Recorded data:

"""

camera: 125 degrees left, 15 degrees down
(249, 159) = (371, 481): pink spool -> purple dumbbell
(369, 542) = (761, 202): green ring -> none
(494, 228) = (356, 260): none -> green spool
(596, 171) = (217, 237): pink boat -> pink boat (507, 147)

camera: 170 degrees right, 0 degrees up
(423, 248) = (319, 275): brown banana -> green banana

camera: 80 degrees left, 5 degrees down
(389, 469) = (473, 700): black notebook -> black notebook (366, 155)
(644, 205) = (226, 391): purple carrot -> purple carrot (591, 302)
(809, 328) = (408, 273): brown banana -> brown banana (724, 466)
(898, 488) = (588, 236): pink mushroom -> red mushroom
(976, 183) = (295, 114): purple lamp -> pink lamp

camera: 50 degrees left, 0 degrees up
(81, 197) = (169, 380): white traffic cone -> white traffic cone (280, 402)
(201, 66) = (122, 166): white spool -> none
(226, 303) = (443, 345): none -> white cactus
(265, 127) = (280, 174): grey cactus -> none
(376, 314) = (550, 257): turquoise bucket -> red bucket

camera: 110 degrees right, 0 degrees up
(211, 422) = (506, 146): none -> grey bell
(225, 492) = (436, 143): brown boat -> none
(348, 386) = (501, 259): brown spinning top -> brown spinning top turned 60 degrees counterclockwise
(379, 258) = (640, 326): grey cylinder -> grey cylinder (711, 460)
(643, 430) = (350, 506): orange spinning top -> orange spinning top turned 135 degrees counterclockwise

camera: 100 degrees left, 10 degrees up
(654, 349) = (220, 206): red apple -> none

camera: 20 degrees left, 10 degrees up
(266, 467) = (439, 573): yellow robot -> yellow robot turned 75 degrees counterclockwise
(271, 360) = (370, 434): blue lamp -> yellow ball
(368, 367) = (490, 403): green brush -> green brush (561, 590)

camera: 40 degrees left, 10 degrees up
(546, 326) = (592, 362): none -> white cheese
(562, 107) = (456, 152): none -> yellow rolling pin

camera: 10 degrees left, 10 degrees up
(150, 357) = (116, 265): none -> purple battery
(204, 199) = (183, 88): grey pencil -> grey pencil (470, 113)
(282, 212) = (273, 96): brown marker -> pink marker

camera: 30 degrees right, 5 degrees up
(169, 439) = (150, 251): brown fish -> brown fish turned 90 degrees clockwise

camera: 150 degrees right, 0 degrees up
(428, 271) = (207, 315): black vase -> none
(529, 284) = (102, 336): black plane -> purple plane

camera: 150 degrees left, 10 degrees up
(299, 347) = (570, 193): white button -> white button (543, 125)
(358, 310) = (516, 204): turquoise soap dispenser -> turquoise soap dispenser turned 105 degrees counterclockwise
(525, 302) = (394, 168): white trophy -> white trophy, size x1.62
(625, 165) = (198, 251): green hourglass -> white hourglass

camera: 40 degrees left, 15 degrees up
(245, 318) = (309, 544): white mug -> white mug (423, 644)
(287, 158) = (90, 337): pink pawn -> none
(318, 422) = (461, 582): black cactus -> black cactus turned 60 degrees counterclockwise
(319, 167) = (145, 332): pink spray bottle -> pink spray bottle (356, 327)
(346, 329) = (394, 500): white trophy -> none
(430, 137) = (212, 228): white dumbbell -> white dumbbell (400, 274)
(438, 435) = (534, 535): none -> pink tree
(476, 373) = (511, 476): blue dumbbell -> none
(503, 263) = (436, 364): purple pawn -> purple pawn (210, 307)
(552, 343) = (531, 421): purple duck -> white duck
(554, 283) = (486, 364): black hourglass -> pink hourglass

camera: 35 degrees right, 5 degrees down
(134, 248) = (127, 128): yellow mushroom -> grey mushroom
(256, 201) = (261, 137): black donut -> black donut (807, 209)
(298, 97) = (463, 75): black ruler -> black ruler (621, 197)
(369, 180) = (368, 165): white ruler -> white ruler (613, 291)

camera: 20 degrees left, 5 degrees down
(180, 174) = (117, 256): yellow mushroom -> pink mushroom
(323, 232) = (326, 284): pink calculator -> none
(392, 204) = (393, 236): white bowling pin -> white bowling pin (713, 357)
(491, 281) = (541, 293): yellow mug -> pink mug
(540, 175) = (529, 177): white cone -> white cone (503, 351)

"""

_Assignment_
Could you print exactly the lines from the one containing "(282, 212) = (273, 96): brown" through the last line of the records above?

_Written solution_
(282, 212) = (273, 96): brown marker -> pink marker

camera: 30 degrees right, 5 degrees up
(169, 439) = (150, 251): brown fish -> brown fish turned 90 degrees clockwise

camera: 150 degrees right, 0 degrees up
(428, 271) = (207, 315): black vase -> none
(529, 284) = (102, 336): black plane -> purple plane

camera: 150 degrees left, 10 degrees up
(299, 347) = (570, 193): white button -> white button (543, 125)
(358, 310) = (516, 204): turquoise soap dispenser -> turquoise soap dispenser turned 105 degrees counterclockwise
(525, 302) = (394, 168): white trophy -> white trophy, size x1.62
(625, 165) = (198, 251): green hourglass -> white hourglass

camera: 40 degrees left, 15 degrees up
(245, 318) = (309, 544): white mug -> white mug (423, 644)
(287, 158) = (90, 337): pink pawn -> none
(318, 422) = (461, 582): black cactus -> black cactus turned 60 degrees counterclockwise
(319, 167) = (145, 332): pink spray bottle -> pink spray bottle (356, 327)
(346, 329) = (394, 500): white trophy -> none
(430, 137) = (212, 228): white dumbbell -> white dumbbell (400, 274)
(438, 435) = (534, 535): none -> pink tree
(476, 373) = (511, 476): blue dumbbell -> none
(503, 263) = (436, 364): purple pawn -> purple pawn (210, 307)
(552, 343) = (531, 421): purple duck -> white duck
(554, 283) = (486, 364): black hourglass -> pink hourglass

camera: 35 degrees right, 5 degrees down
(134, 248) = (127, 128): yellow mushroom -> grey mushroom
(256, 201) = (261, 137): black donut -> black donut (807, 209)
(298, 97) = (463, 75): black ruler -> black ruler (621, 197)
(369, 180) = (368, 165): white ruler -> white ruler (613, 291)

camera: 20 degrees left, 5 degrees down
(180, 174) = (117, 256): yellow mushroom -> pink mushroom
(323, 232) = (326, 284): pink calculator -> none
(392, 204) = (393, 236): white bowling pin -> white bowling pin (713, 357)
(491, 281) = (541, 293): yellow mug -> pink mug
(540, 175) = (529, 177): white cone -> white cone (503, 351)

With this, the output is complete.